What is needed
Look below for the line holding "camera: 130 degrees left, 10 degrees down" and the line holding "none -> grey pyramid [247,117,322,181]". Transcribe exactly those lines and all lines between them, nothing more.

Material for this task
-----

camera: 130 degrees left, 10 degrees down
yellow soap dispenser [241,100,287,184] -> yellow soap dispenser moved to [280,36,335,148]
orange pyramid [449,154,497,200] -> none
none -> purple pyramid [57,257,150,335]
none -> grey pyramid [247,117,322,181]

-----

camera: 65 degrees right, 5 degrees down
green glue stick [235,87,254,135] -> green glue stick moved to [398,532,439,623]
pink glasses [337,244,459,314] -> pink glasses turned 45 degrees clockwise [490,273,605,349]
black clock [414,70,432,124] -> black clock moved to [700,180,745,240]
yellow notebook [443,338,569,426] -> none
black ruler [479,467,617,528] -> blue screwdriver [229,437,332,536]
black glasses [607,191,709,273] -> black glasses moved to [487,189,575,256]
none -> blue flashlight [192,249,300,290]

-----

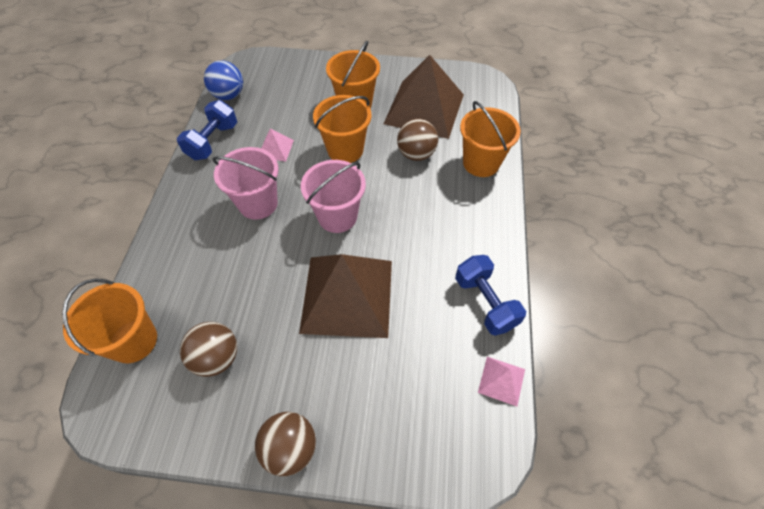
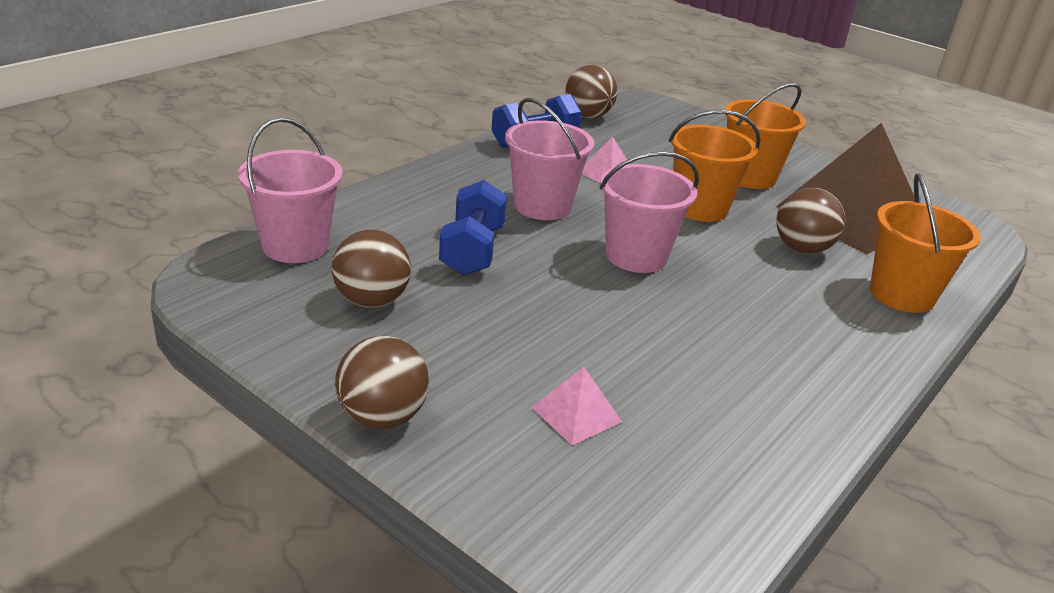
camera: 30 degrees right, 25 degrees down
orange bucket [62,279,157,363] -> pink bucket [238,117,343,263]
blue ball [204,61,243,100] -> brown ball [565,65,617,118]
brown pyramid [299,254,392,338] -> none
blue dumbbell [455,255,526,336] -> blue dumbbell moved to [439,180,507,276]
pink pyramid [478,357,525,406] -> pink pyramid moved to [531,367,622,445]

-----

Exercise response
camera: 130 degrees left, 10 degrees down
yellow soap dispenser [241,100,287,184] -> yellow soap dispenser moved to [280,36,335,148]
orange pyramid [449,154,497,200] -> none
none -> purple pyramid [57,257,150,335]
none -> grey pyramid [247,117,322,181]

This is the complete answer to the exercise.